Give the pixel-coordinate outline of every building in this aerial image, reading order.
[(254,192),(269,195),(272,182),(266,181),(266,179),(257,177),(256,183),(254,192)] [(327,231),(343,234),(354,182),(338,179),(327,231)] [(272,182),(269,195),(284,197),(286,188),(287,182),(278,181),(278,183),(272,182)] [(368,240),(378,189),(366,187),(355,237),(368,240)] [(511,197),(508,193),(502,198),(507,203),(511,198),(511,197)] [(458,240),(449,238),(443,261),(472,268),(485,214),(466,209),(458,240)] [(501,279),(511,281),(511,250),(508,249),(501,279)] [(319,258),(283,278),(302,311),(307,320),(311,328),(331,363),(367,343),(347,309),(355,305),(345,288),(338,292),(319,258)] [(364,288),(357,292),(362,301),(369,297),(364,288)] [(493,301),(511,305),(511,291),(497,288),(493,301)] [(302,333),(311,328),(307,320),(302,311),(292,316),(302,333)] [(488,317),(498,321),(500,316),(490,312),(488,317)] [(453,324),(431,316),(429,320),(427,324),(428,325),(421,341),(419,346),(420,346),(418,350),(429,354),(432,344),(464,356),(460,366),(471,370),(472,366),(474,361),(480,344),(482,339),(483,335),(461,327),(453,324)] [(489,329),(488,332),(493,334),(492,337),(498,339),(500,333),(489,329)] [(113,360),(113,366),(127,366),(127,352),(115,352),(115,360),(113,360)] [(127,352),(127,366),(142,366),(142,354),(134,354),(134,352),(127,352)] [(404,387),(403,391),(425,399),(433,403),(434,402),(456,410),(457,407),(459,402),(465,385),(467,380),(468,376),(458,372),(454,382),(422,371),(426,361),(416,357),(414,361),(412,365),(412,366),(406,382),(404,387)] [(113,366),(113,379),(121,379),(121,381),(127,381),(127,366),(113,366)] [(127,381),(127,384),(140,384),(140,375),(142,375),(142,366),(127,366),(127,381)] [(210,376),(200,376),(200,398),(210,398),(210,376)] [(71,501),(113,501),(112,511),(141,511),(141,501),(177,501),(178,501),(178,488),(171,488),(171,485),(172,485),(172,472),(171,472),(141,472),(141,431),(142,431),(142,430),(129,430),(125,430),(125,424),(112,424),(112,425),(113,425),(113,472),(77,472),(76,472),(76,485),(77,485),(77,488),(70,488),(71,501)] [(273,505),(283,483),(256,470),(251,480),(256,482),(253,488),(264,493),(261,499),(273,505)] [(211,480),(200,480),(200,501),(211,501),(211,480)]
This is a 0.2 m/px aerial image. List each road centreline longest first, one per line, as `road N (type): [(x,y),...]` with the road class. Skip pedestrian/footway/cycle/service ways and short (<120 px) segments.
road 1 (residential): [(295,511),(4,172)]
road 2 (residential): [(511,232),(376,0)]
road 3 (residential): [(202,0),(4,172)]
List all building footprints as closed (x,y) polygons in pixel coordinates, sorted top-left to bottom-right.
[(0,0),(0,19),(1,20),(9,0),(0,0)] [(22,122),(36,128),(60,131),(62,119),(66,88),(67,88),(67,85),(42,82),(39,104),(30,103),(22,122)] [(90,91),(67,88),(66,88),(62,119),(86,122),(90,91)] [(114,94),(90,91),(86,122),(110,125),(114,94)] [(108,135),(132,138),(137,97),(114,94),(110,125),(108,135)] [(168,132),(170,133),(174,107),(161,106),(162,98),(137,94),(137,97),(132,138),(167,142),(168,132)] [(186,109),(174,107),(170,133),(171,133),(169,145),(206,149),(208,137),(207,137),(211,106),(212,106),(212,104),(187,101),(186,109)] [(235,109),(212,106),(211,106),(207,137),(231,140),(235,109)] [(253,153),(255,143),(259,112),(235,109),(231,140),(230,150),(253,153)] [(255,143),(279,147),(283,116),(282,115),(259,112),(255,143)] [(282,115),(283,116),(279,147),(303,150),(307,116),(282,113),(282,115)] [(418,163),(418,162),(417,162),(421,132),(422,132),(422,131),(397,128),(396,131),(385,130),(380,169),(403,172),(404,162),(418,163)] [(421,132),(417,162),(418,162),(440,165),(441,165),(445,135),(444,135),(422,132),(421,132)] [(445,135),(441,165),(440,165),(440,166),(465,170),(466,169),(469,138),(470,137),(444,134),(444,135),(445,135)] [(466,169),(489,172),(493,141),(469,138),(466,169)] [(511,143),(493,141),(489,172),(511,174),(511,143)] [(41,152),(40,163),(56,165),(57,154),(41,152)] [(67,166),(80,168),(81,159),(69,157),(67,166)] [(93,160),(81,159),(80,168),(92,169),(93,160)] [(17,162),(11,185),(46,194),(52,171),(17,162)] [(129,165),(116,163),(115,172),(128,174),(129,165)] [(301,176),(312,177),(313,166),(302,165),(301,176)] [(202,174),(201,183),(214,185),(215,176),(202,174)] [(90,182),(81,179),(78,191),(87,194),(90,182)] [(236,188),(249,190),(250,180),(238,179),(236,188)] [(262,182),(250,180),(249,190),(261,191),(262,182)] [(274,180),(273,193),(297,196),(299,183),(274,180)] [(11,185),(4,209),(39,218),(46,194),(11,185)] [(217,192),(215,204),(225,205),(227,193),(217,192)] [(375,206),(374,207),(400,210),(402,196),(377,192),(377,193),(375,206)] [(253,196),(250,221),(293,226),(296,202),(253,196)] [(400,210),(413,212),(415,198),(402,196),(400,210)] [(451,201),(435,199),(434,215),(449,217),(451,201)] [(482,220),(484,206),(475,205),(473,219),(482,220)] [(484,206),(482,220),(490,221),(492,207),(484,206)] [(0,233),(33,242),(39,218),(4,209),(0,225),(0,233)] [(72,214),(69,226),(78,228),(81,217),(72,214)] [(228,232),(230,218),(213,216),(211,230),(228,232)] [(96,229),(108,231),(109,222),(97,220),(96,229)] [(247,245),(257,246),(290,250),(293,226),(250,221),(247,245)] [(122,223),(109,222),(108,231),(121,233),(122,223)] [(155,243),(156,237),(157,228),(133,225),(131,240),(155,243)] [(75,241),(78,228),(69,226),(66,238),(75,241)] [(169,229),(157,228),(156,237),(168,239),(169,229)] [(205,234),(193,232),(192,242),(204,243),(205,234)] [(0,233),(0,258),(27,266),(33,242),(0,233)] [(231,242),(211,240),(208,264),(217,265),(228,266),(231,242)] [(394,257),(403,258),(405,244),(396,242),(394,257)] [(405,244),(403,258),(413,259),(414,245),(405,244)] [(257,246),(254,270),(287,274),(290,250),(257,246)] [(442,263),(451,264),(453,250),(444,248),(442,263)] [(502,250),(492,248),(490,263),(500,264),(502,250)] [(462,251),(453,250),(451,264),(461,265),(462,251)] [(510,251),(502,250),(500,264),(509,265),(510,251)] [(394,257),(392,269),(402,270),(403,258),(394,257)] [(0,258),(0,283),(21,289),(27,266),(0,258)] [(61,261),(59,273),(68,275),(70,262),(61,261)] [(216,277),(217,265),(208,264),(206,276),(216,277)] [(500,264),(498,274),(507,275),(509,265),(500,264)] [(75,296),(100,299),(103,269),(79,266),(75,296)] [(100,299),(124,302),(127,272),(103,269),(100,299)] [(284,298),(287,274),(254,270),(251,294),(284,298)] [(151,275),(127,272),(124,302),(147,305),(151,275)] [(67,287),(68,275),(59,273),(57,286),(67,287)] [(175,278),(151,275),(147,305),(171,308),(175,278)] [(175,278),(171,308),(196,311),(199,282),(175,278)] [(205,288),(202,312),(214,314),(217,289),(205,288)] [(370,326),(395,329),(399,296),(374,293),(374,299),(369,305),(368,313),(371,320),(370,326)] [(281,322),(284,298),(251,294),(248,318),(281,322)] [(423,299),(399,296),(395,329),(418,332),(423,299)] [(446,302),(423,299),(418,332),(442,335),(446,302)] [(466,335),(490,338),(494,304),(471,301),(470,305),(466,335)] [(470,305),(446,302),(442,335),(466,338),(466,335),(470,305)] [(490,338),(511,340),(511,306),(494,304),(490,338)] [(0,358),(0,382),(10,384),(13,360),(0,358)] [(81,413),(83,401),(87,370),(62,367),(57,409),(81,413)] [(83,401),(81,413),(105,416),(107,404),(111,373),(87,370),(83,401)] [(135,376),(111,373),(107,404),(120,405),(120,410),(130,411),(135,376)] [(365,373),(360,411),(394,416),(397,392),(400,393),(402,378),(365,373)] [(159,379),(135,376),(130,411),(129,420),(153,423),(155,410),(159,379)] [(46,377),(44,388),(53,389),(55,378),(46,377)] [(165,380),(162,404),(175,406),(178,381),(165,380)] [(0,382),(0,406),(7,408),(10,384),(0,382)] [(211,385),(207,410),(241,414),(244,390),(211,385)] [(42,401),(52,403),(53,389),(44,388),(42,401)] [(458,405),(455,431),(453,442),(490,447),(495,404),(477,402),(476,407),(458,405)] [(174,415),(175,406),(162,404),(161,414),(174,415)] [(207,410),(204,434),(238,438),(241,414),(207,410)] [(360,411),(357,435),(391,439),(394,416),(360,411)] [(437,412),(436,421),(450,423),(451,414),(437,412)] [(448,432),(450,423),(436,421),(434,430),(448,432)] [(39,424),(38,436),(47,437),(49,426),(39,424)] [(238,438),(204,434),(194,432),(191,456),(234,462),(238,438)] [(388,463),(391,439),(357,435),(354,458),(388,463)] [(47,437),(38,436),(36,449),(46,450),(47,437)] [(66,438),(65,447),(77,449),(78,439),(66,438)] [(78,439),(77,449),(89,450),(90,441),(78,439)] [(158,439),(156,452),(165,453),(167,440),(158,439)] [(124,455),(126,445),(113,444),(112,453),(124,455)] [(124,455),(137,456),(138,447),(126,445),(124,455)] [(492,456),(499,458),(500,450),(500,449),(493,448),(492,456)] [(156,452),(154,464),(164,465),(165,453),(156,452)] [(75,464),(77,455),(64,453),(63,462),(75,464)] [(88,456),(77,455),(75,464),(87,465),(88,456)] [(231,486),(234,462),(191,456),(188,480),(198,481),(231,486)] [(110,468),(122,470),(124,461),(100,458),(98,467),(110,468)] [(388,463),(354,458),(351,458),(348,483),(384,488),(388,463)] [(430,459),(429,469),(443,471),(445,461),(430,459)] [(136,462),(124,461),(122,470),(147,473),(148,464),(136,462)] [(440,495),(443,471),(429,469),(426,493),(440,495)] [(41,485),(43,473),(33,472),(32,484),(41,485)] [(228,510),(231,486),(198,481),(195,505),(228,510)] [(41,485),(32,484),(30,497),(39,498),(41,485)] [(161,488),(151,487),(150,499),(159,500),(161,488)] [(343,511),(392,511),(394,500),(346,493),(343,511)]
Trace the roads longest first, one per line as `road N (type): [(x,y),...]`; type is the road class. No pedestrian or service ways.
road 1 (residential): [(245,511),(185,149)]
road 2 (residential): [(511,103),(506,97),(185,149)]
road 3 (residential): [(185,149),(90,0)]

*Given instruction:*
Report every line in the entries above that contains the word "service", copying each line in full.

*The output:*
This is a 0.2 m/px aerial image. List each road centreline longest first, one per line, as `road N (type): [(x,y),...]` with the road class. Skip pedestrian/footway/cycle/service ways and short (<120 px) segments.
Trace the roads longest first, one per line as `road N (type): [(x,y),...]`; type is the road class. No pedestrian or service ways.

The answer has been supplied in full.